— Exercise details —
Select the lines below containing the word "notebook".

Provided data below:

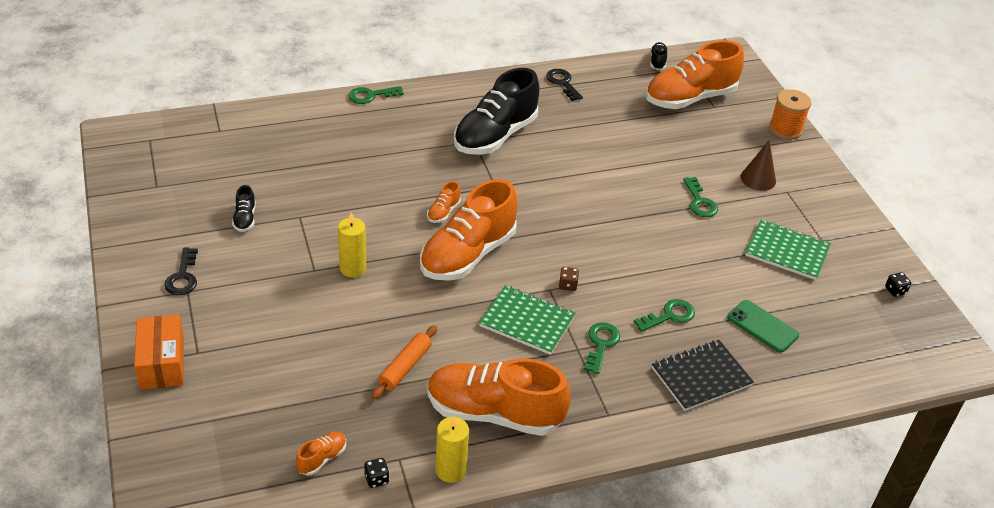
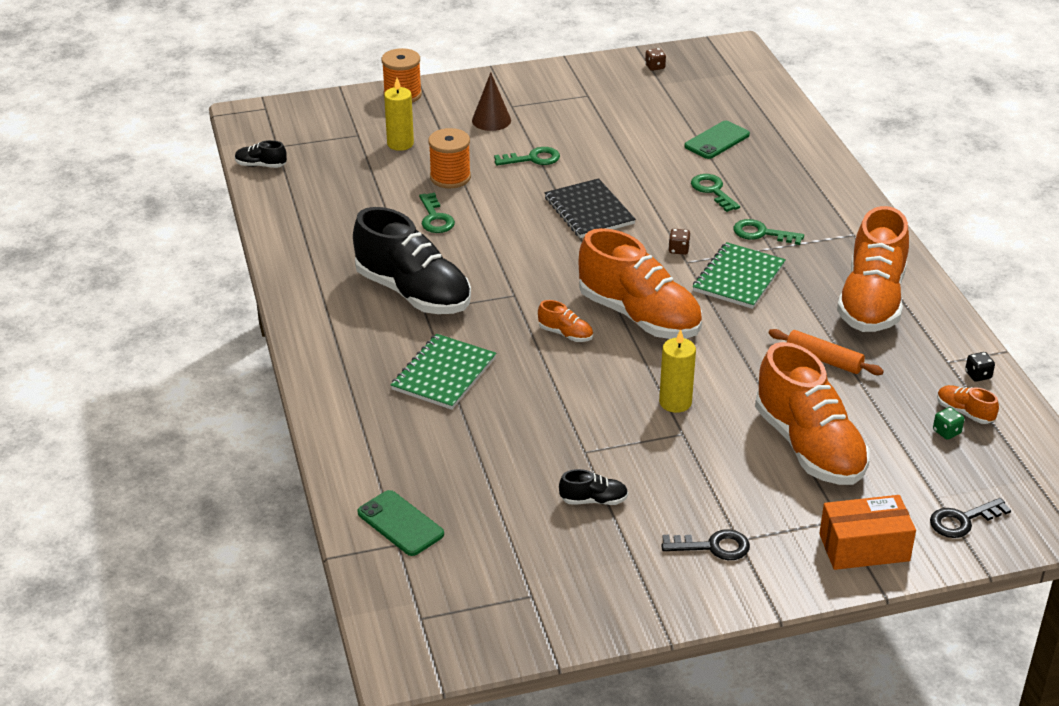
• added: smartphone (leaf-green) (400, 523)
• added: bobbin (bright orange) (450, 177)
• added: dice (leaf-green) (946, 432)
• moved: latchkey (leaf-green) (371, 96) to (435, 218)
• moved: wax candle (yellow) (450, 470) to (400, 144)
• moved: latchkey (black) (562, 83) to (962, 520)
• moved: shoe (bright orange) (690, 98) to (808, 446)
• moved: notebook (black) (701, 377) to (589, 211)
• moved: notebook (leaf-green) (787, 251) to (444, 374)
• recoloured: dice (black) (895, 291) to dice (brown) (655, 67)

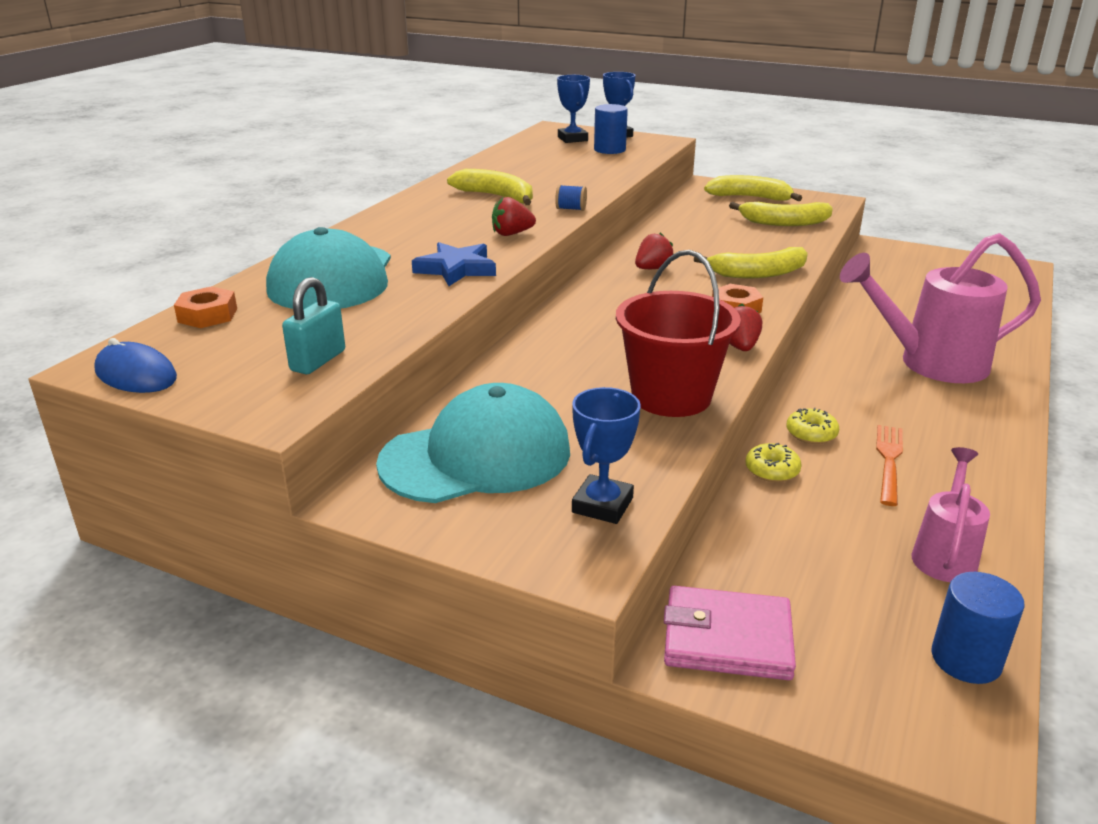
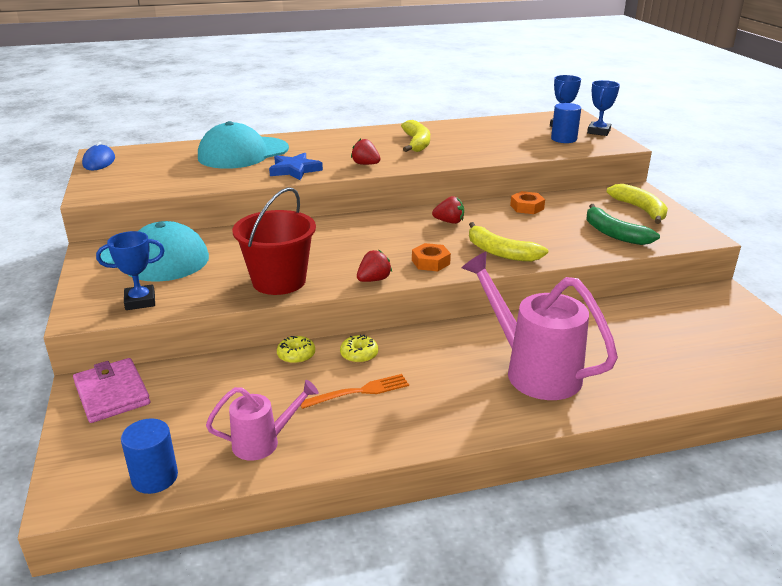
• removed: lock (turquoise) (318, 361)
• removed: bobbin (royal blue) (571, 209)
• moved: hex nut (bright orange) (208, 315) to (527, 207)
• recoloured: banana fruit (yellow) (784, 223) to banana fruit (leaf-green) (614, 234)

End of Provided data.

— Solution for this task —
• moved: notebook (black) (701, 377) to (589, 211)
• moved: notebook (leaf-green) (787, 251) to (444, 374)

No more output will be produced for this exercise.